◆ Problem to solve:
Write each line out exactly, from the one containing "purple round brick E4 level 1 -> none" through the final line of the data, and keep pictures out of the copy.

Stored entries
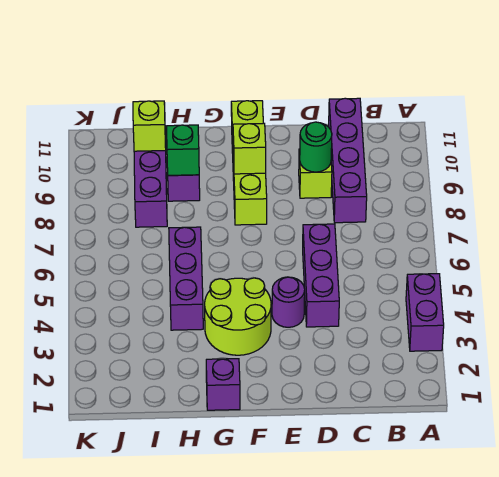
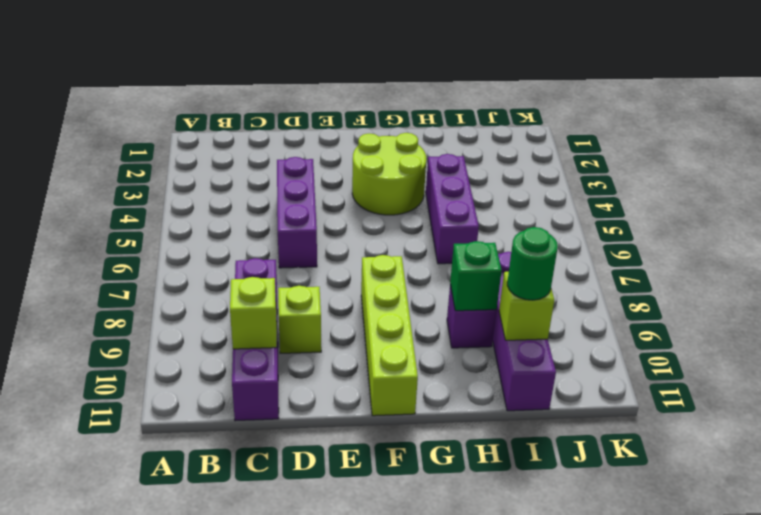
purple brick A3:A4 level 1 -> none
green round brick D9 level 2 -> green round brick I10 level 3
purple round brick E4 level 1 -> none
lime brick F9 level 2 -> lime brick C10 level 2
purple brick G1 level 1 -> none

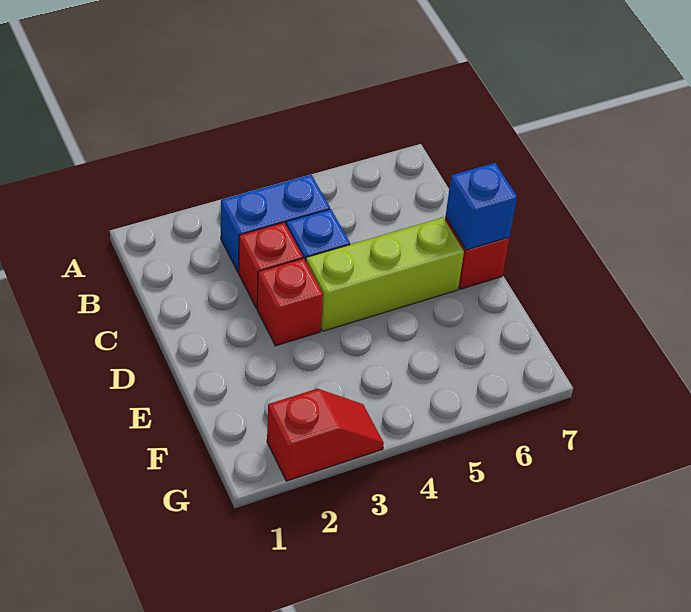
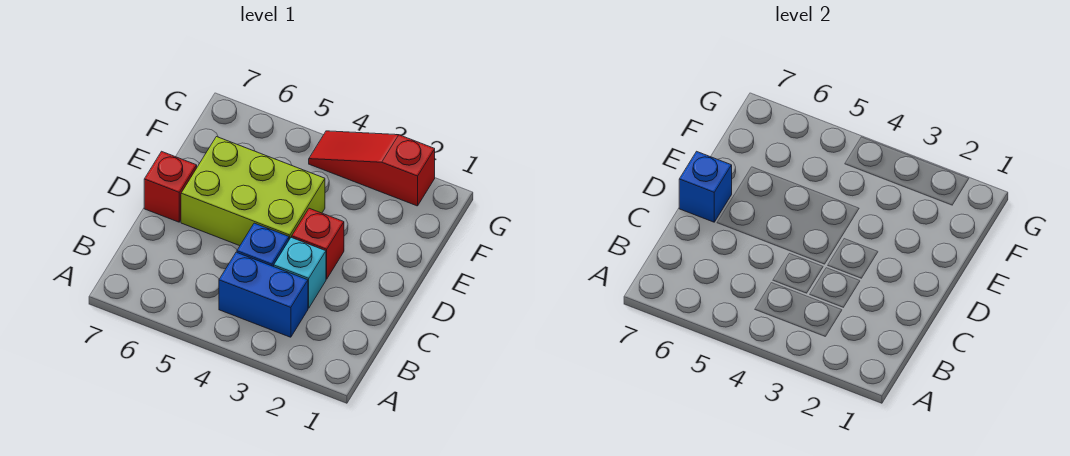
red brick C3 level 1 -> cyan brick C3 level 1
lime brick D4:D6 level 1 -> lime brick D4:E6 level 1
red slope G2:G3 level 1 top 2 -> red slope G2:G4 level 1 top 2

◆ Completed task:
purple round brick E4 level 1 -> none
lime brick F9 level 2 -> lime brick C10 level 2
purple brick G1 level 1 -> none

red brick C3 level 1 -> cyan brick C3 level 1
lime brick D4:D6 level 1 -> lime brick D4:E6 level 1
red slope G2:G3 level 1 top 2 -> red slope G2:G4 level 1 top 2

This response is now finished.